Filter the entries below down to the lines that hold "black".

PROVIDED MATERIAL
== == ==

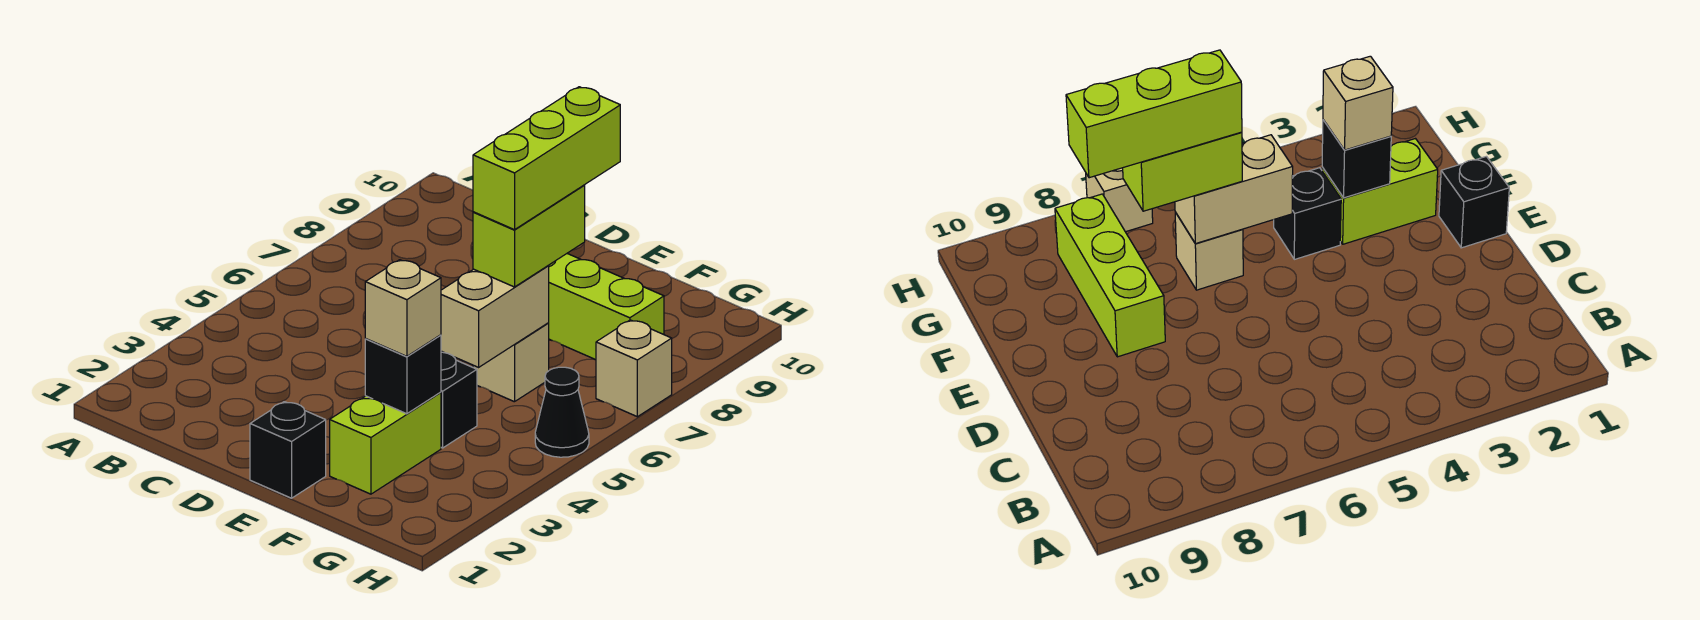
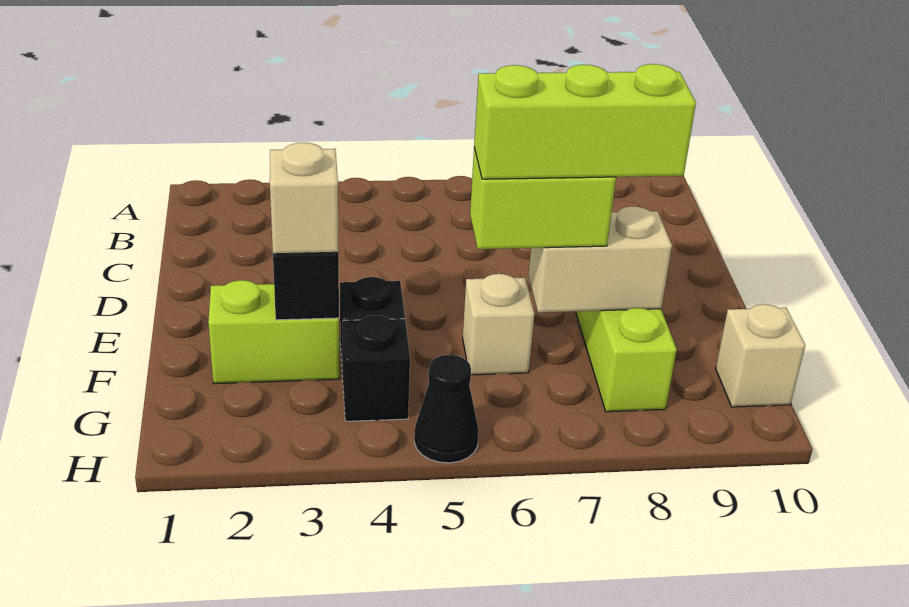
black brick E1 level 1 -> black brick G4 level 1
tan brick F5:F6 level 2 -> tan brick F7:F8 level 2
tan brick H7 level 1 -> tan brick G10 level 1

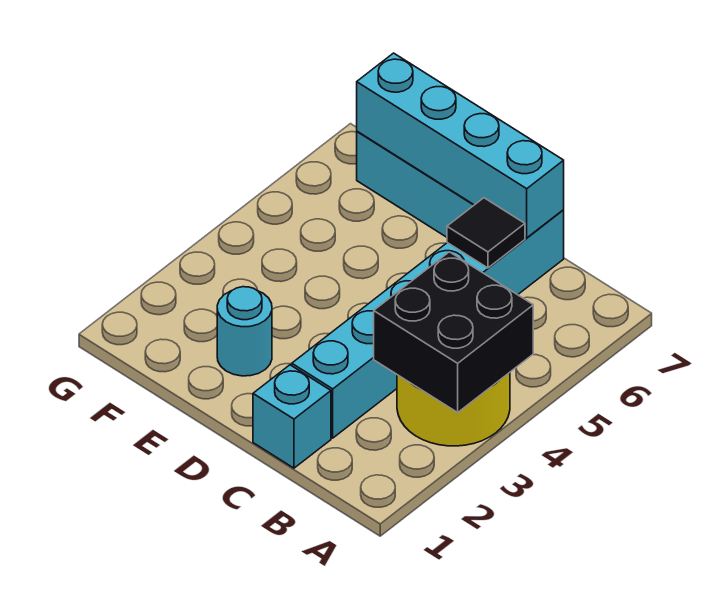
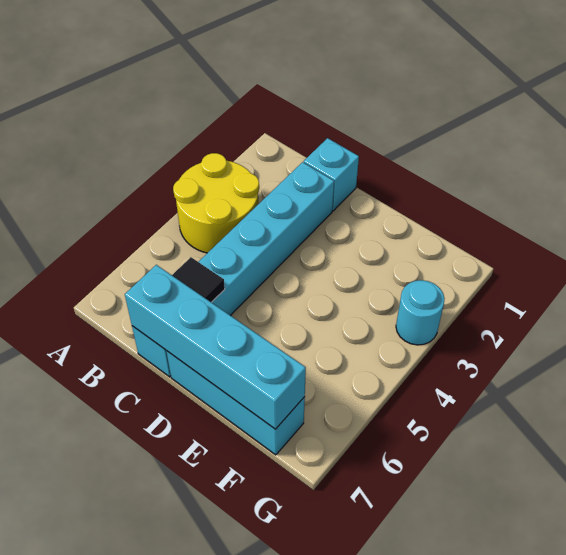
black brick A3:B4 level 2 -> none
cyan round brick E2 level 1 -> cyan round brick G3 level 1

== == ==

FINISHED TASK
black brick E1 level 1 -> black brick G4 level 1
black brick A3:B4 level 2 -> none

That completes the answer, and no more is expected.